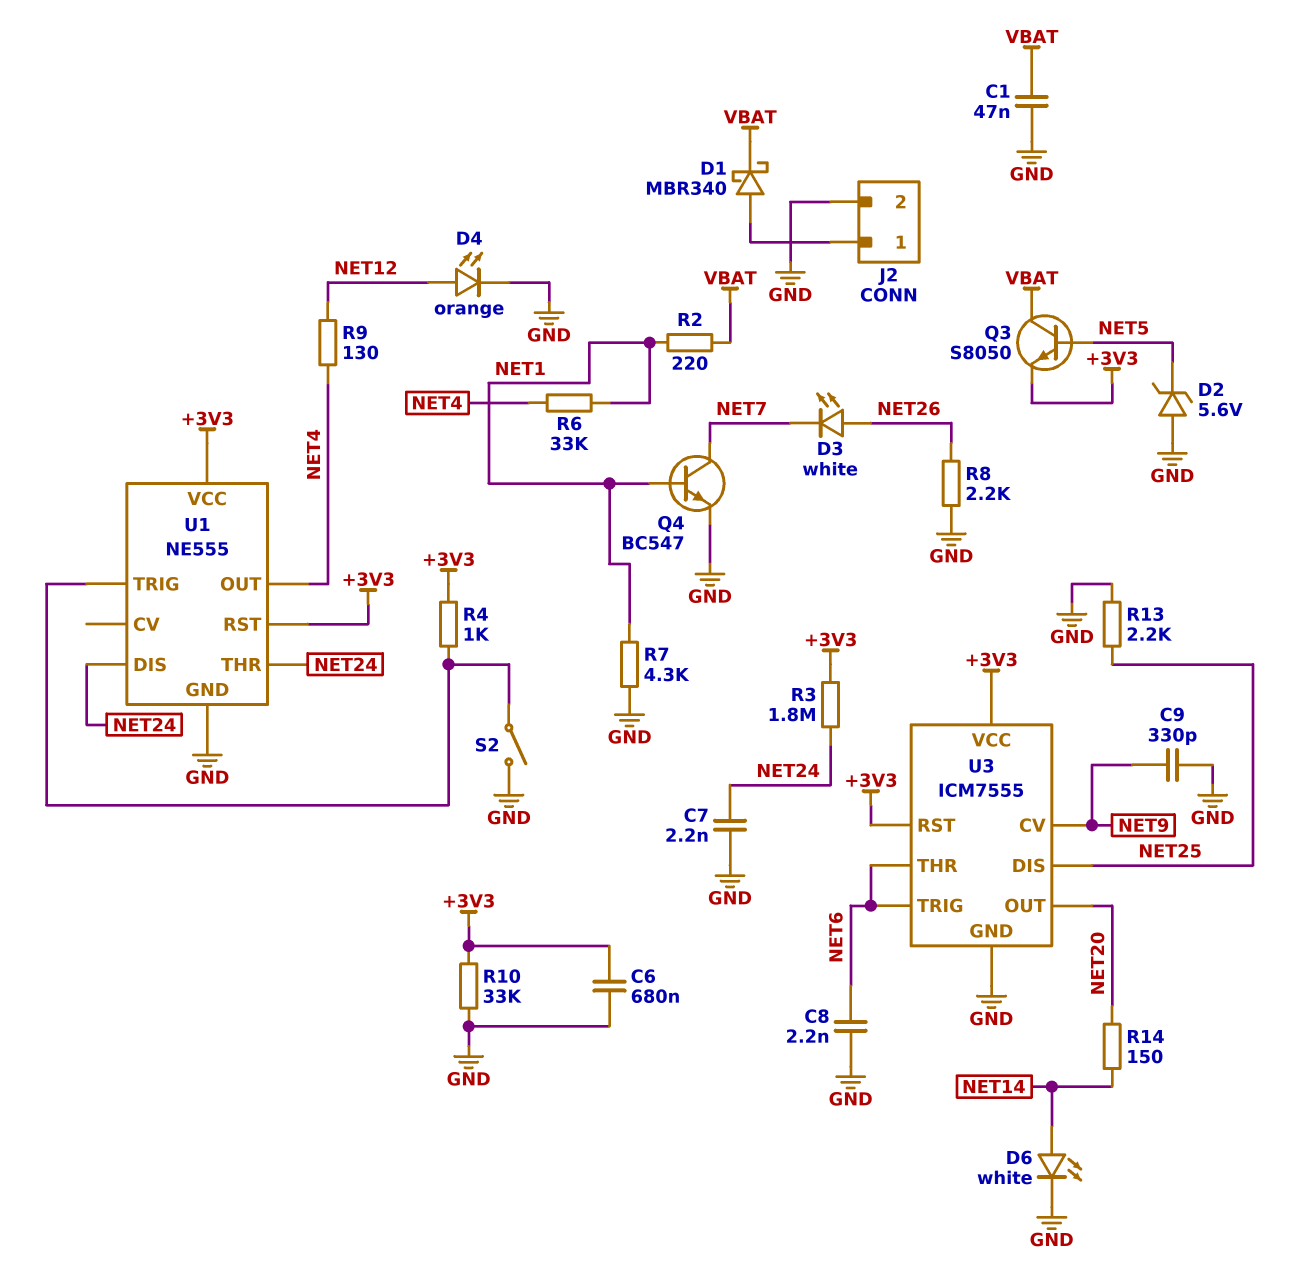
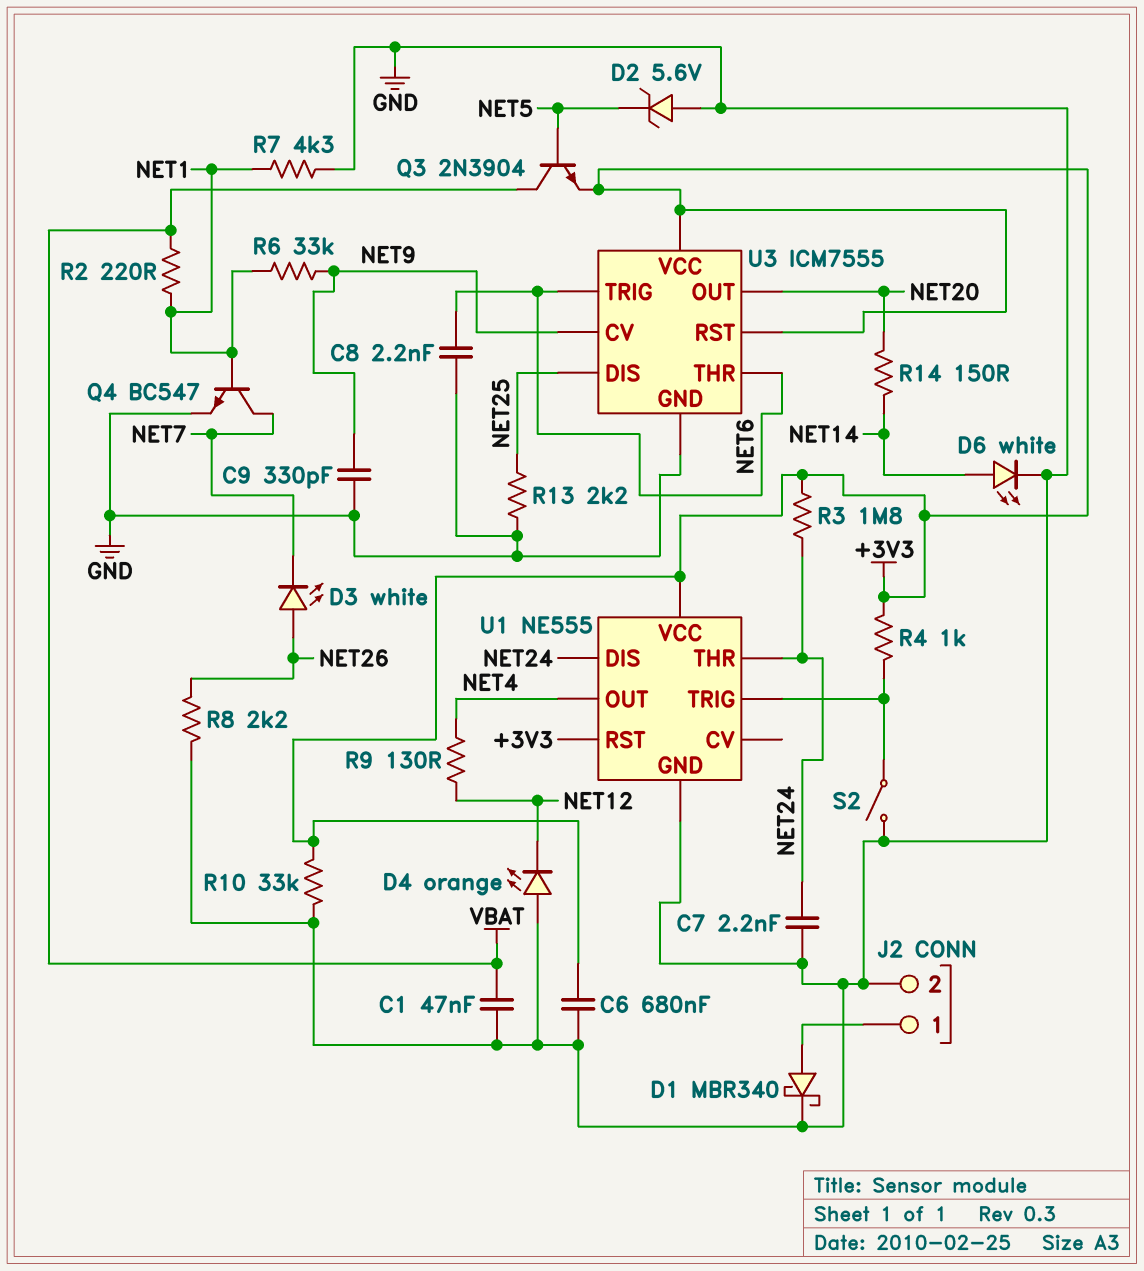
D1: schottky MBR340 (A J2/1, K VBAT) -> schottky MBR340 (A J2/1, K GND)
D4: LED orange (A NET12, K GND) -> LED orange (A GND, K NET12)
Q3: NPN S8050 (B NET5, C VBAT, E +3V3) -> NPN 2N3904 (B NET5, C VBAT, E +3V3)
R6: 33k (NET1, NET4) -> 33k (NET1, NET9)

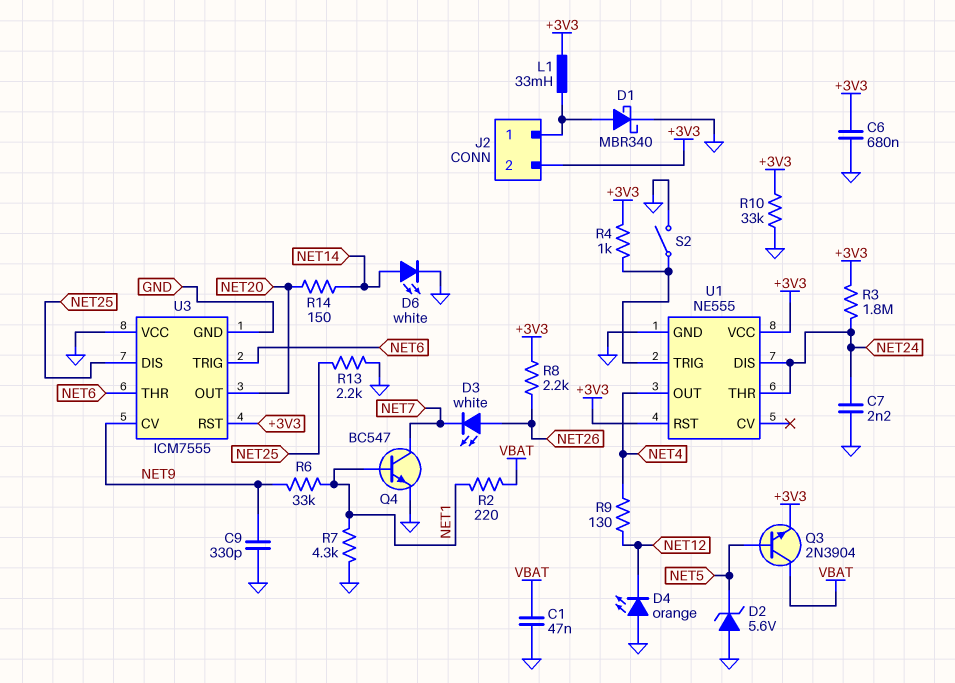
C8: 2.2nF (GND, NET6) -> none
J2 pin 2: GND -> +3V3
L1: none -> 33mH (+3V3, J2/1)
R8: 2.2k (GND, NET26) -> 2.2k (+3V3, NET26)
U3 pin VCC: +3V3 -> GND

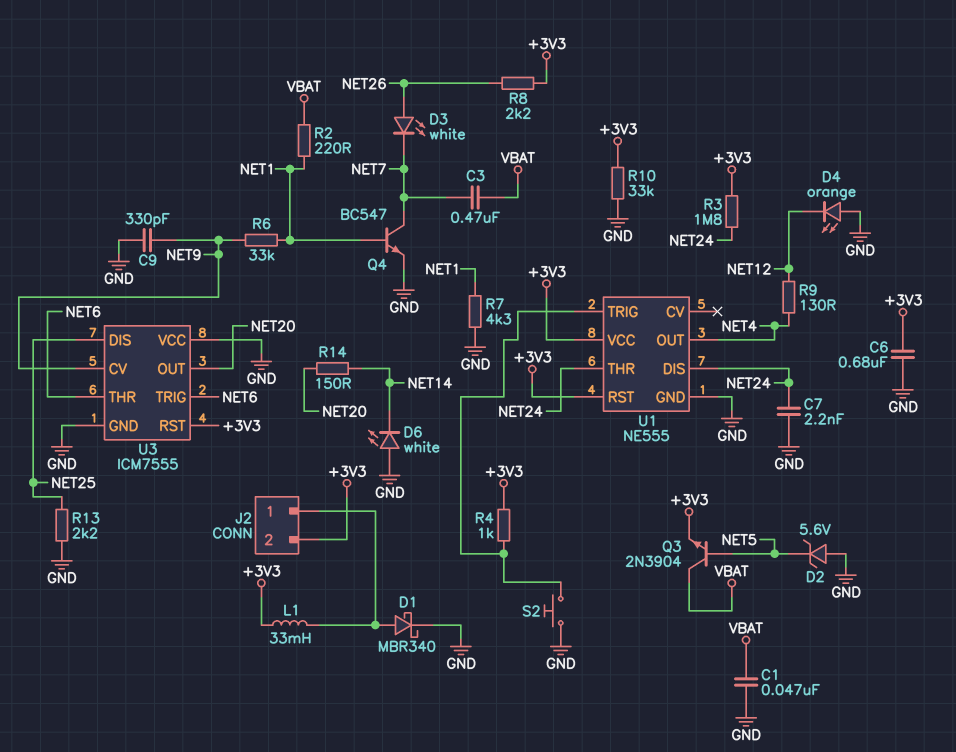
C3: none -> 470nF (NET7, VBAT)
D6: LED white (A NET14, K GND) -> LED white (A GND, K NET14)
S2: switch (GND, U1/TRIG) -> button (GND, U1/TRIG)

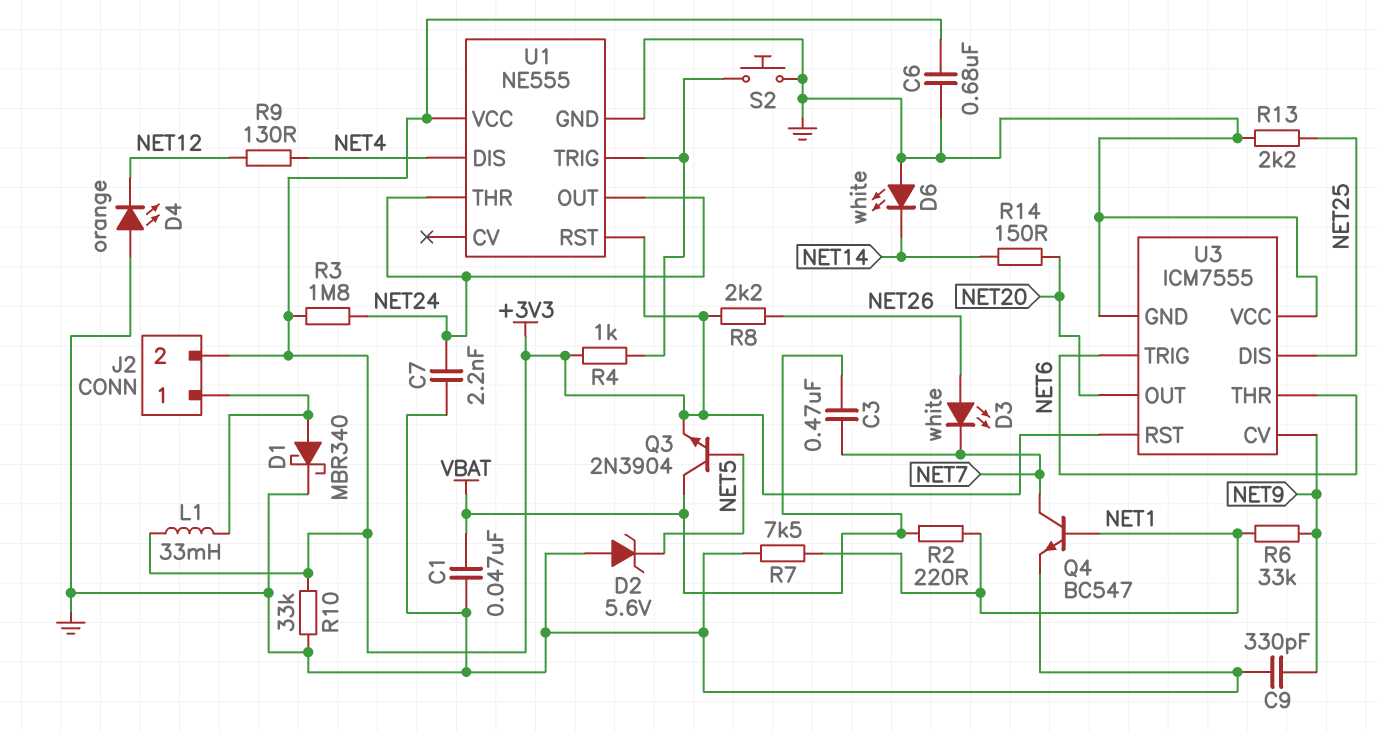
R7: 4.3k (GND, NET1) -> 7.5k (GND, NET1)
U1 pin DIS: NET24 -> NET4
U1 pin OUT: NET4 -> NET24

**Task directions**
Where does the word "none" appear in the listing? List each line that holds it.

**Response to the task**
C8: 2.2nF (GND, NET6) -> none
L1: none -> 33mH (+3V3, J2/1)
C3: none -> 470nF (NET7, VBAT)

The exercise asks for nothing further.